● **INSTRUCTIONS FOR THE TASK**
How do the lines read from the one holding "brown star: 2 -> 3" through the last line of the listing? Set them down exactly, pictures omitted.

= = =

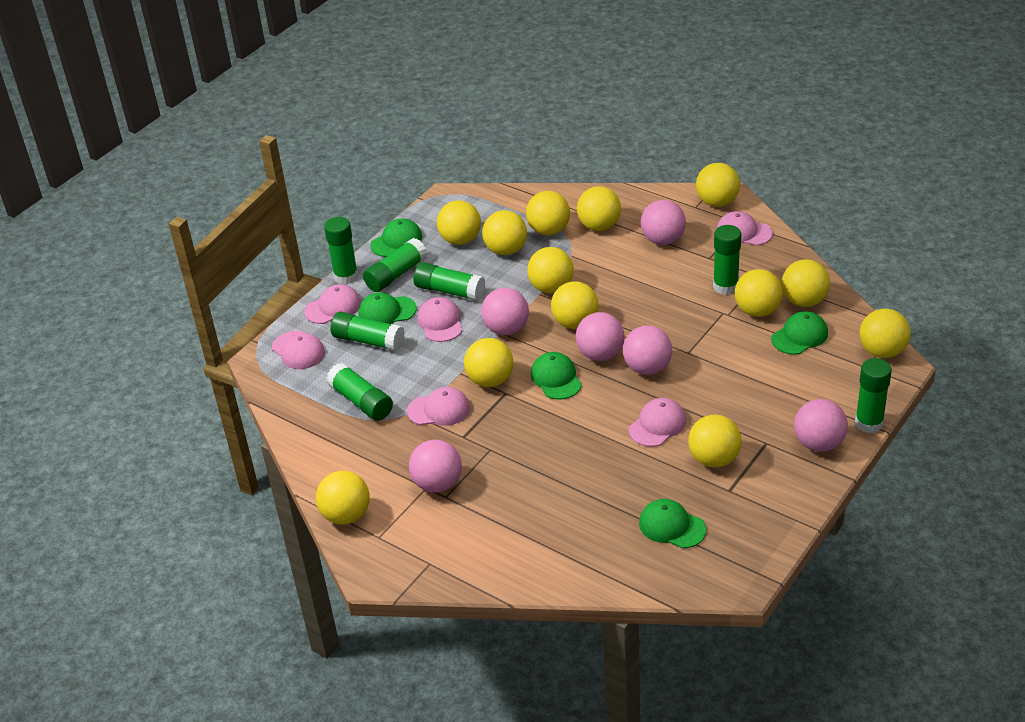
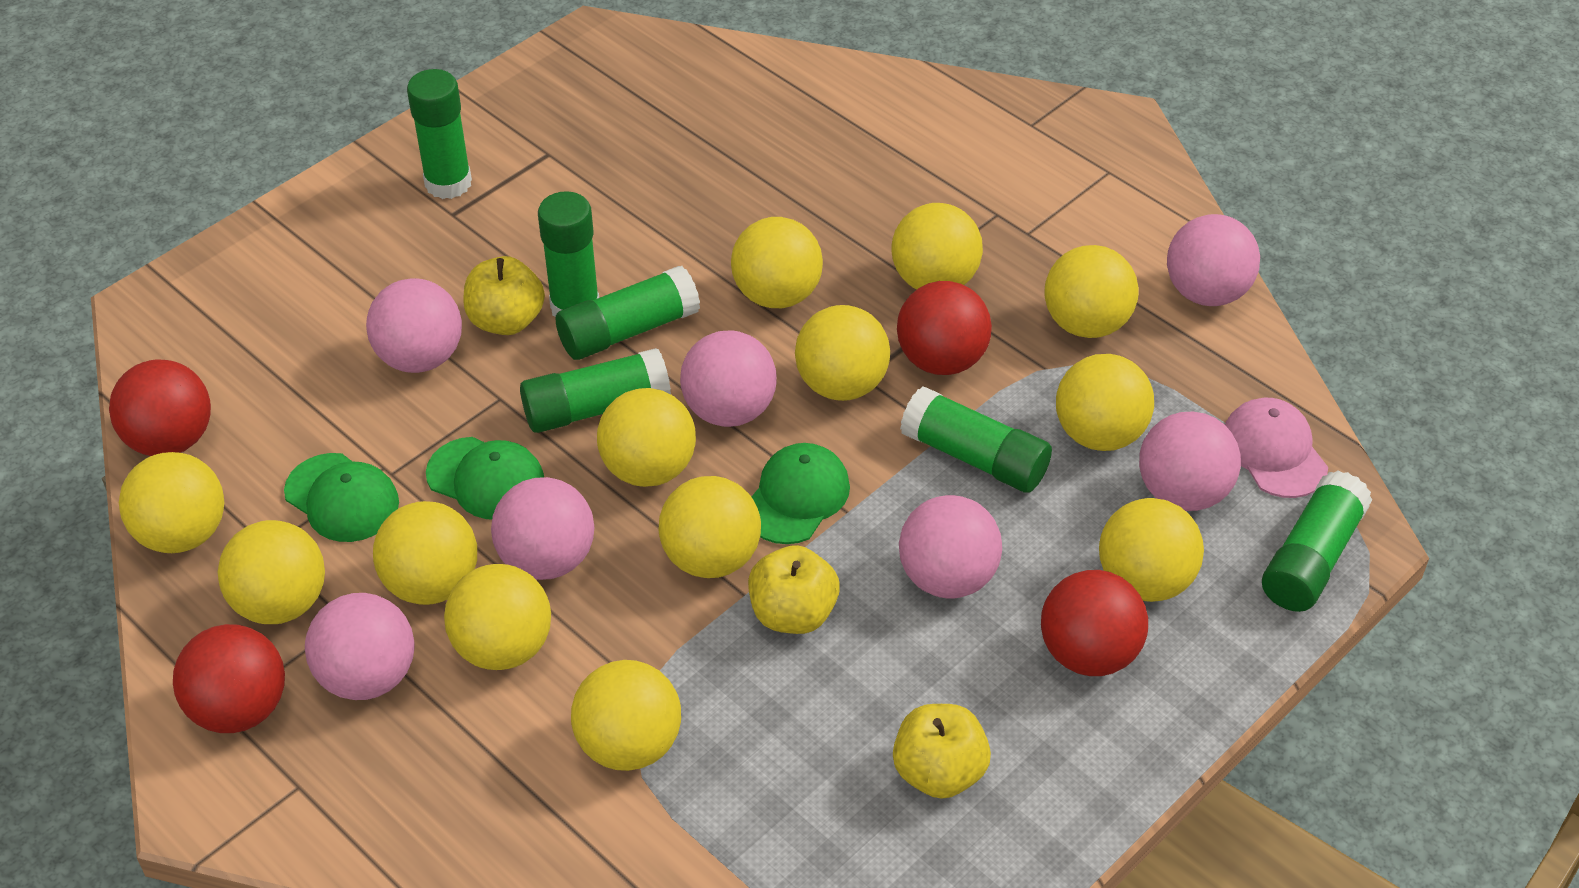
green cap: 5 -> 3
green glue stick: 7 -> 6
pink ball: 6 -> 7
pink cap: 6 -> 1
red ball: 0 -> 4
yellow apple: 0 -> 3

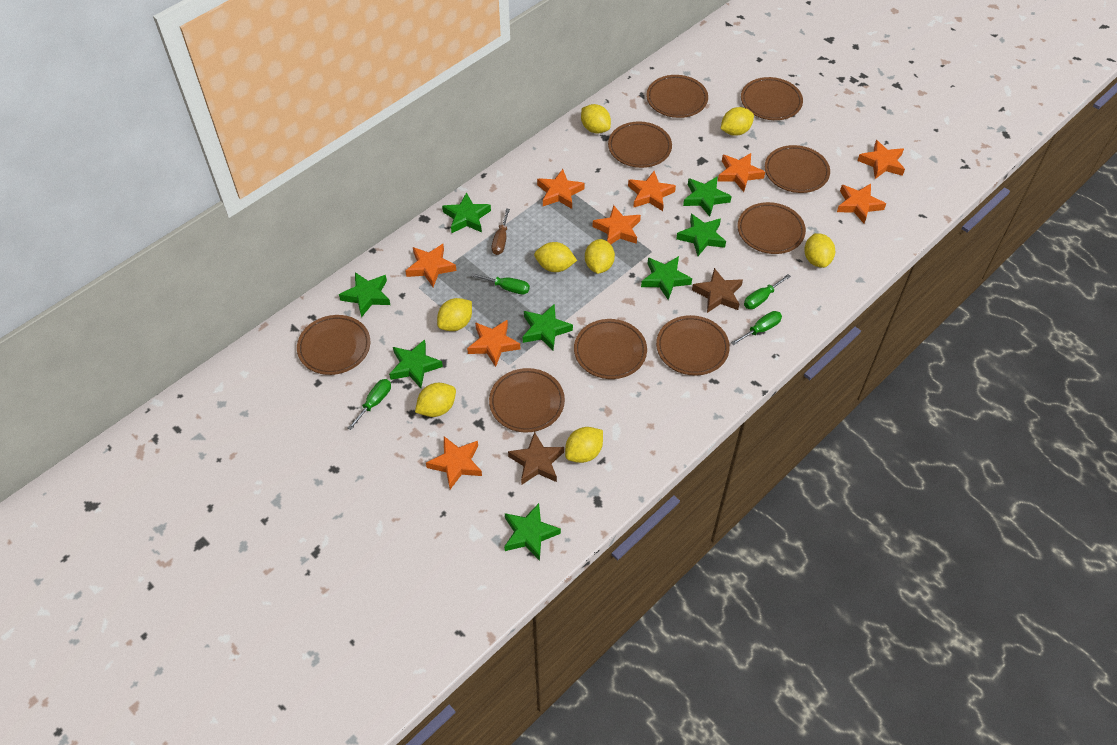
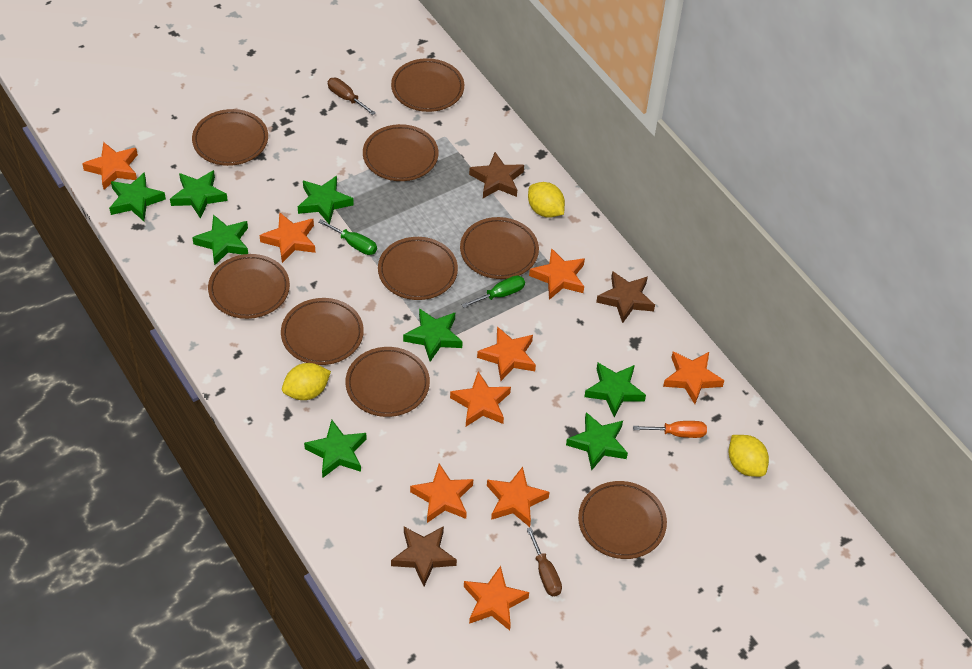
brown screwdriver: 1 -> 2
brown star: 2 -> 3
green screwdriver: 4 -> 2
orange screwdriver: 0 -> 1
yellow lemon: 8 -> 3

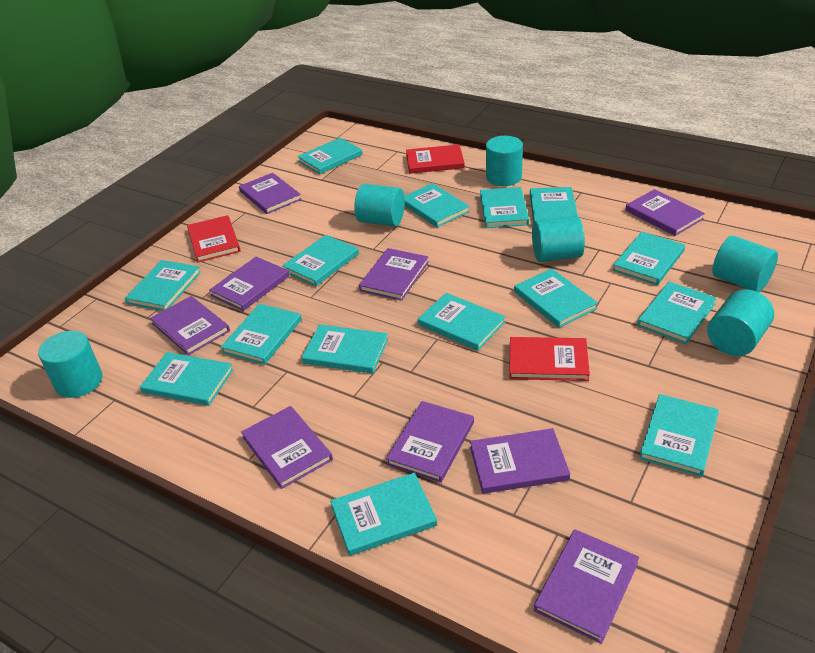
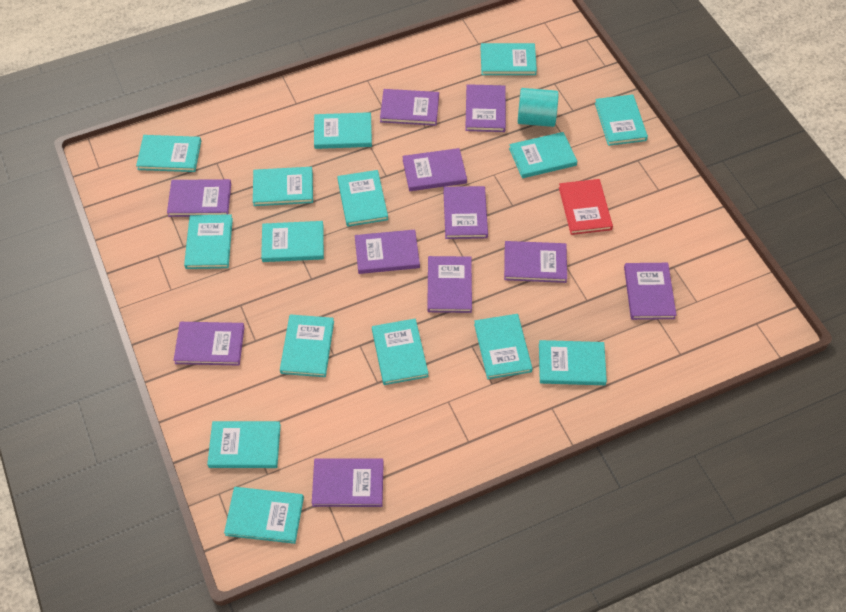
purple book: 9 -> 11
red book: 3 -> 1
turquoise cylinder: 6 -> 1

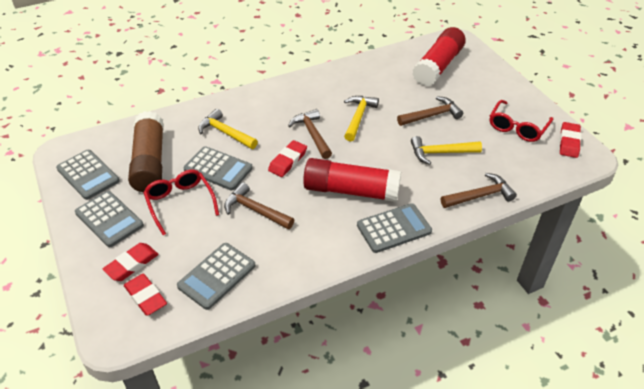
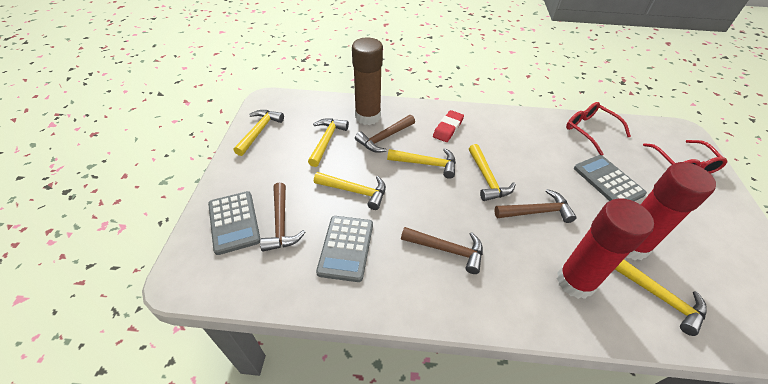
grey calculator: 5 -> 3
red eraser: 4 -> 1
yellow hammer: 3 -> 6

= = =

● **REPLY**
brown star: 2 -> 3
green screwdriver: 4 -> 2
orange screwdriver: 0 -> 1
yellow lemon: 8 -> 3

purple book: 9 -> 11
red book: 3 -> 1
turquoise cylinder: 6 -> 1

grey calculator: 5 -> 3
red eraser: 4 -> 1
yellow hammer: 3 -> 6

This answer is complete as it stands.